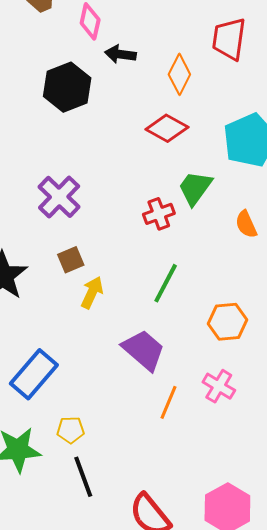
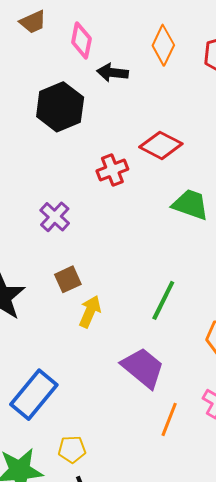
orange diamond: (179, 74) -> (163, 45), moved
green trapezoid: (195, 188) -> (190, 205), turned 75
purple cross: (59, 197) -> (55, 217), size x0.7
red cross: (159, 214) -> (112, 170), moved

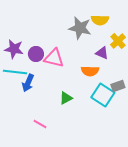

--

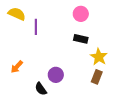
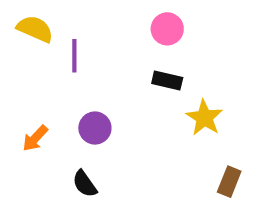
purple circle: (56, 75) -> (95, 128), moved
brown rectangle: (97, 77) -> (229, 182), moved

--

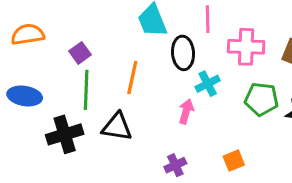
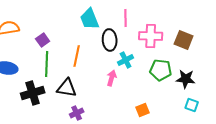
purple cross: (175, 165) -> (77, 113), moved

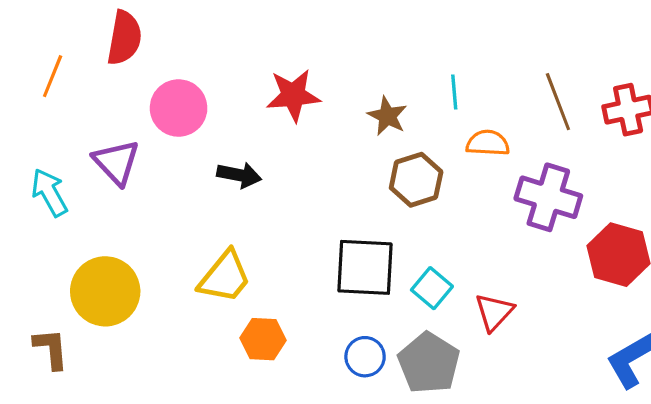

--

WORK ITEM - From the listing above, return the lines starting at the one with "orange diamond: (179, 74) -> (163, 45), moved" and ending at the one with "red cross: (159, 214) -> (112, 170), moved", both kept, exactly as they appear and nothing more.

SOLUTION -
orange diamond: (179, 74) -> (163, 45), moved
green trapezoid: (195, 188) -> (190, 205), turned 75
purple cross: (59, 197) -> (55, 217), size x0.7
red cross: (159, 214) -> (112, 170), moved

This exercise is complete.